Data excerpts section start

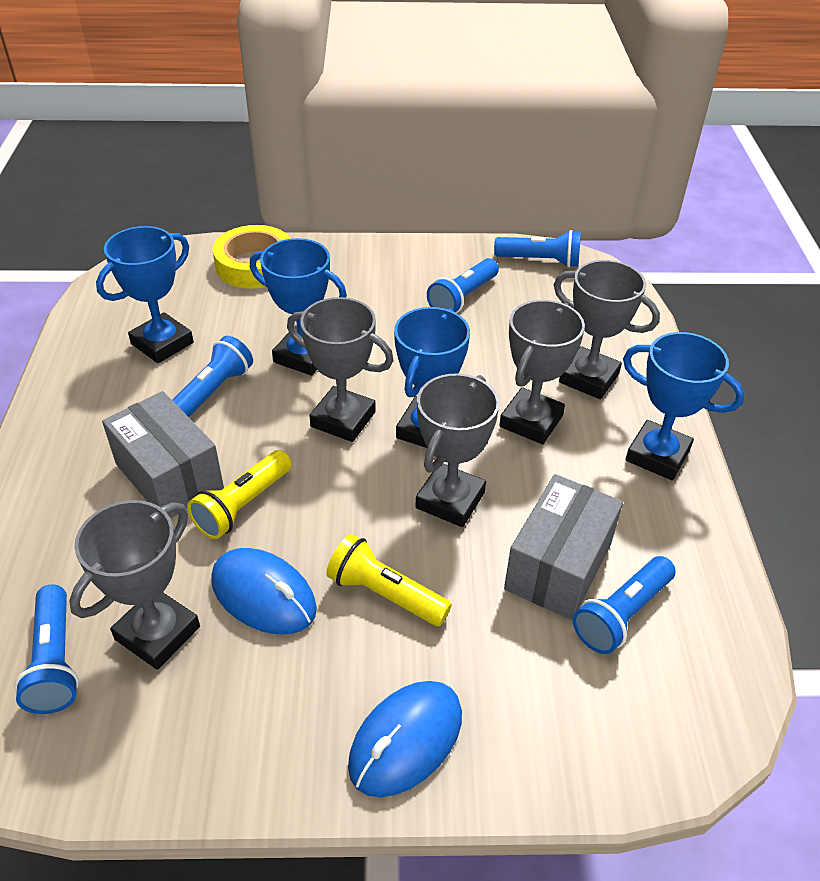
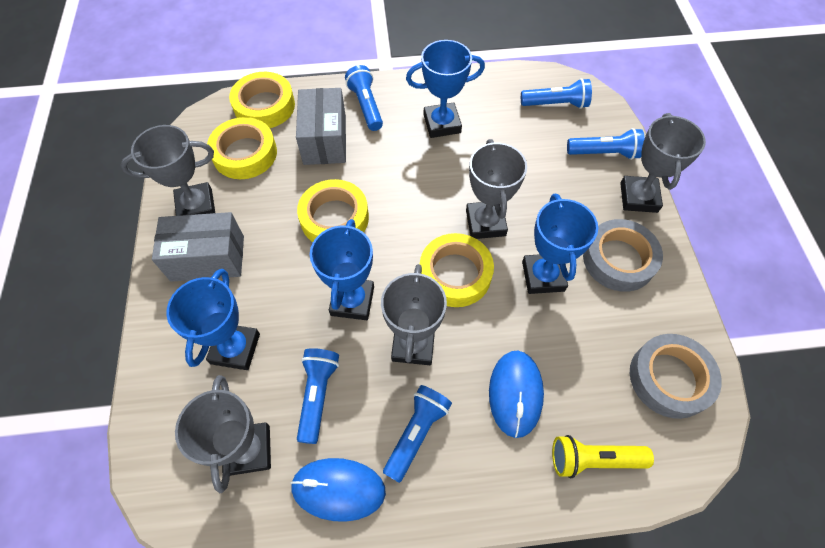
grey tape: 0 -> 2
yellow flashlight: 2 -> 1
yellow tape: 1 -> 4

Data excerpts section end
Data excerpts section start

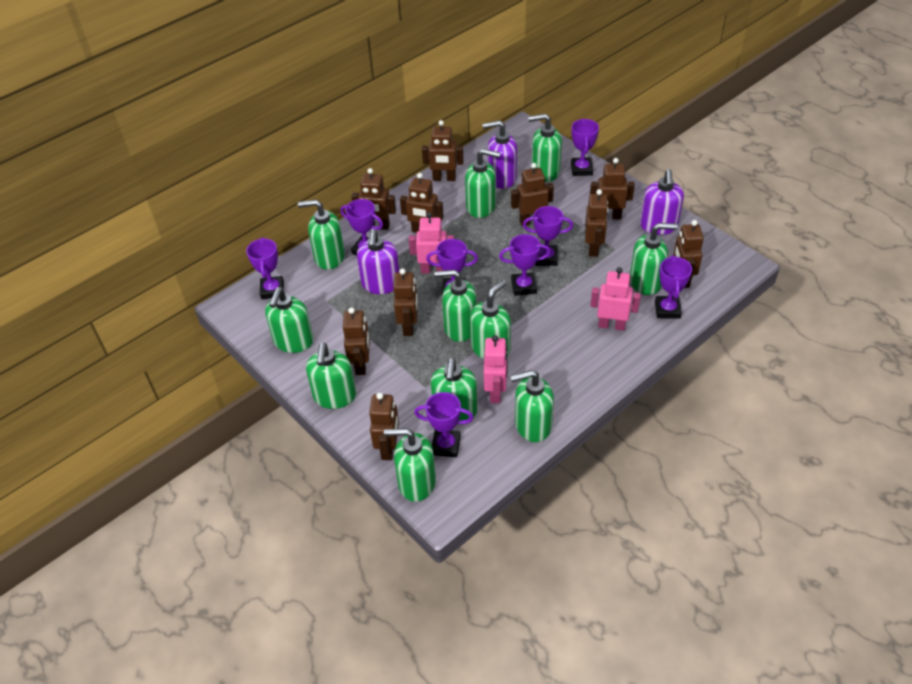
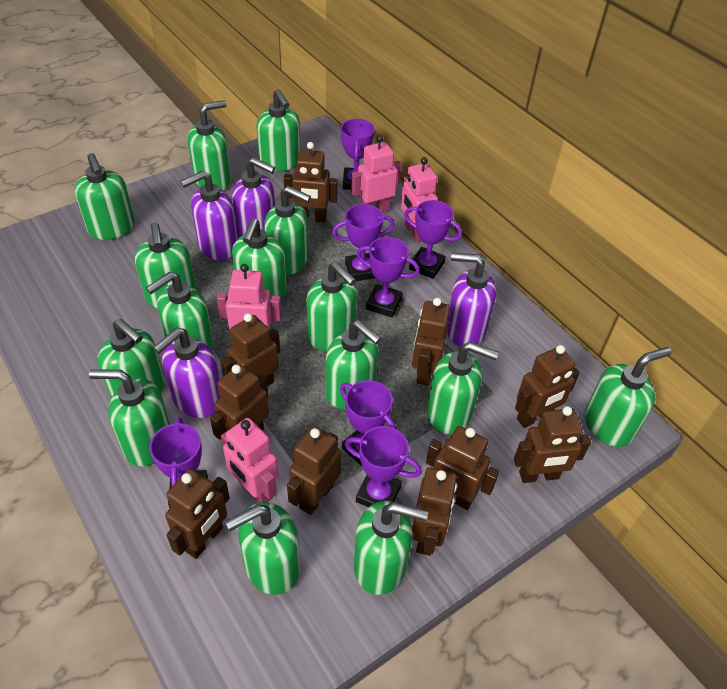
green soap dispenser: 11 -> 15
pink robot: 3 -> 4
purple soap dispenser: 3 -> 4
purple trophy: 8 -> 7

Data excerpts section end
Data excerpts section start

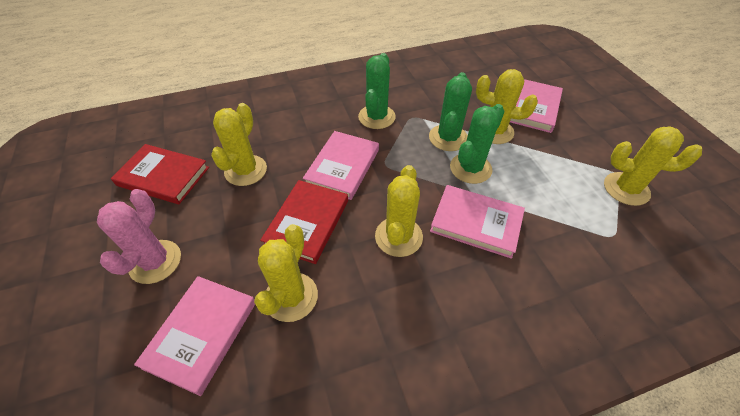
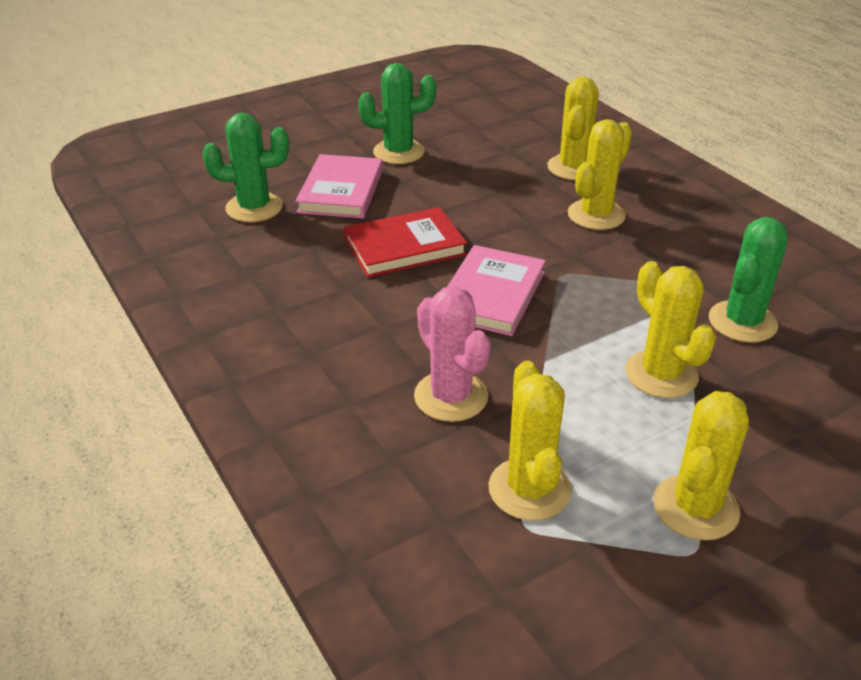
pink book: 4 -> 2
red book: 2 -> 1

Data excerpts section end

Write down again, exactly as given, only the lines above that fall from the line with "grey tape: 0 -> 2" to the line with "yellow tape: 1 -> 4", inclusive.

grey tape: 0 -> 2
yellow flashlight: 2 -> 1
yellow tape: 1 -> 4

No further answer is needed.